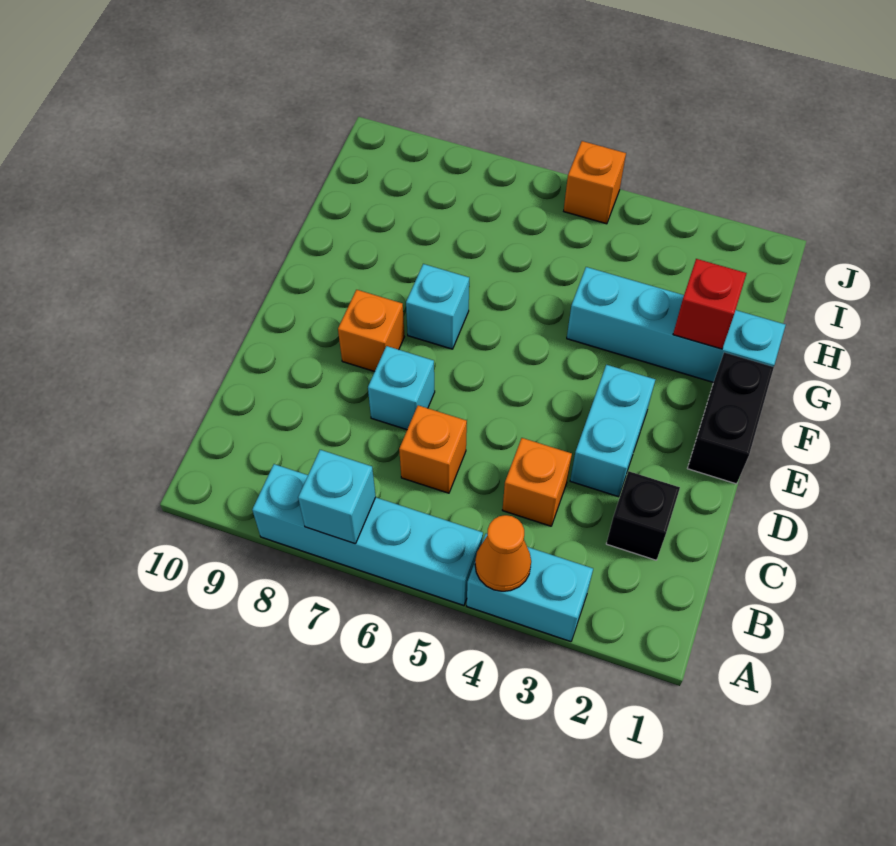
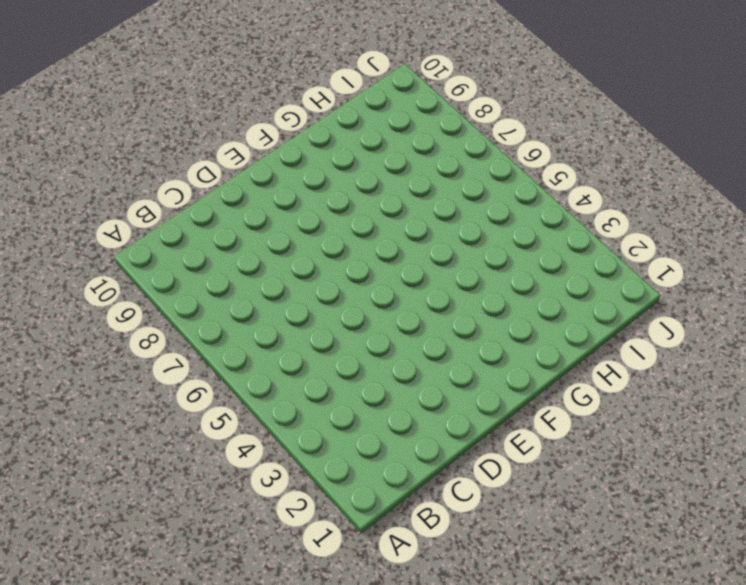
none -> cyan brick A3:A4 level 1
none -> cyan brick A5:A8 level 1
none -> black brick C2 level 1

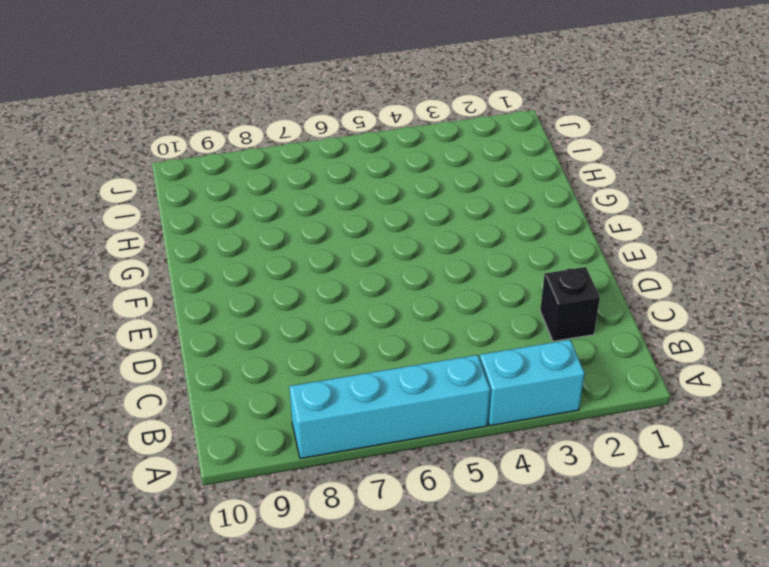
none -> orange brick C4 level 1
none -> orange brick C6 level 1
none -> cyan brick D3:E3 level 1

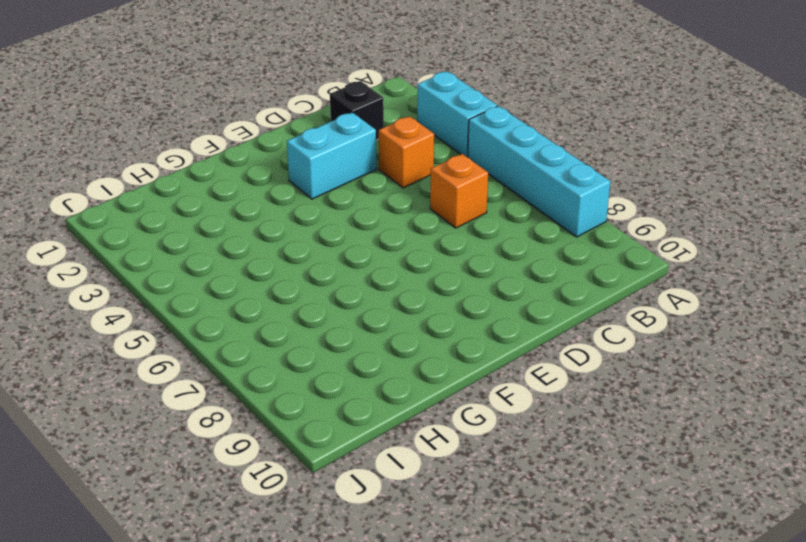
none -> cyan brick D7 level 1
none -> black brick E1:F1 level 1
none -> orange brick E8 level 1

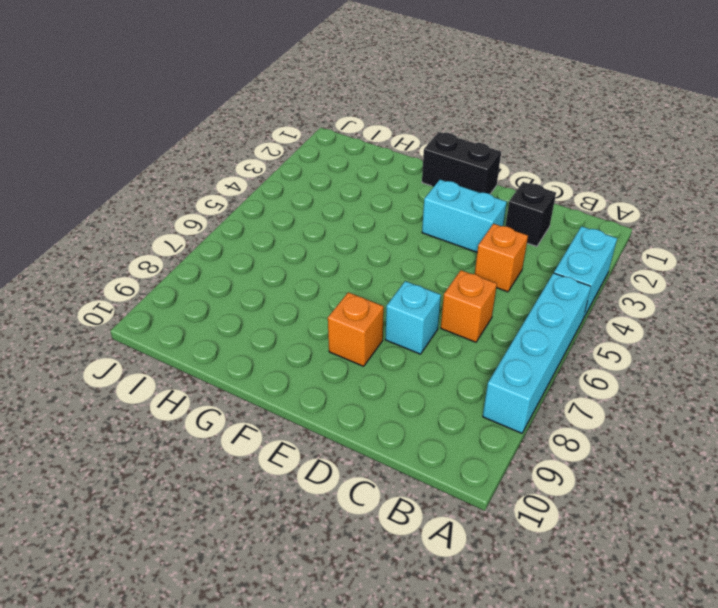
none -> cyan brick F7 level 1
none -> cyan brick G1:G4 level 1
none -> orange brick J5 level 1

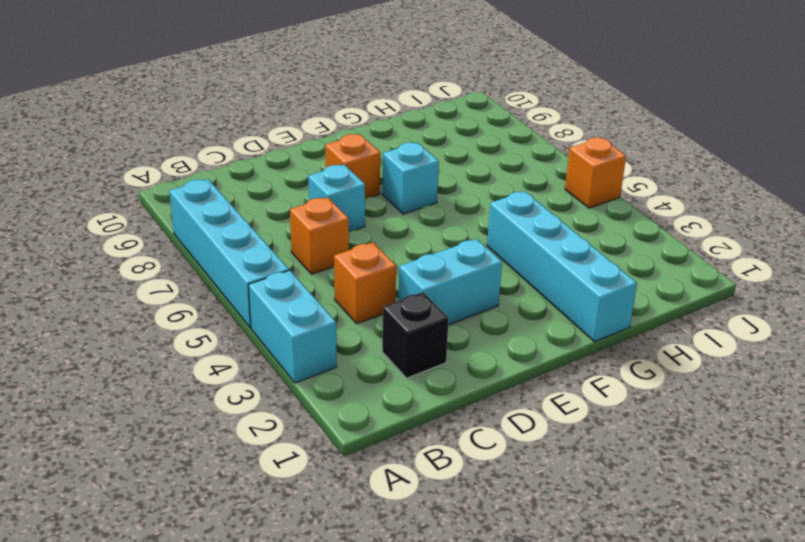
none -> black brick E1:F1 level 1
none -> orange cone A4 level 2
none -> cyan brick A7 level 2

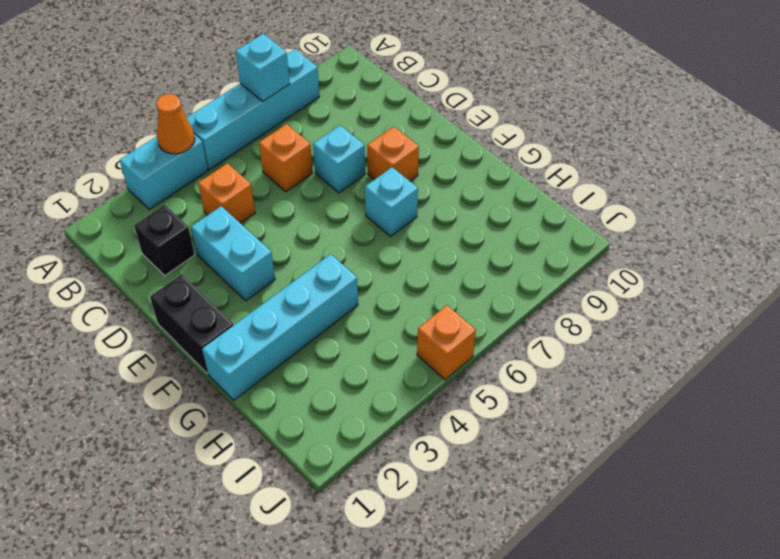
none -> red brick G2 level 2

· · · · · · ·

> EXERCISE OBJECTIVE
Please write out all the entries above exactly, but leave out the pictures.

> ANSWER FOR THE TASK
none -> cyan brick A3:A4 level 1
none -> cyan brick A5:A8 level 1
none -> black brick C2 level 1

none -> orange brick C4 level 1
none -> orange brick C6 level 1
none -> cyan brick D3:E3 level 1

none -> cyan brick D7 level 1
none -> black brick E1:F1 level 1
none -> orange brick E8 level 1

none -> cyan brick F7 level 1
none -> cyan brick G1:G4 level 1
none -> orange brick J5 level 1

none -> black brick E1:F1 level 1
none -> orange cone A4 level 2
none -> cyan brick A7 level 2

none -> red brick G2 level 2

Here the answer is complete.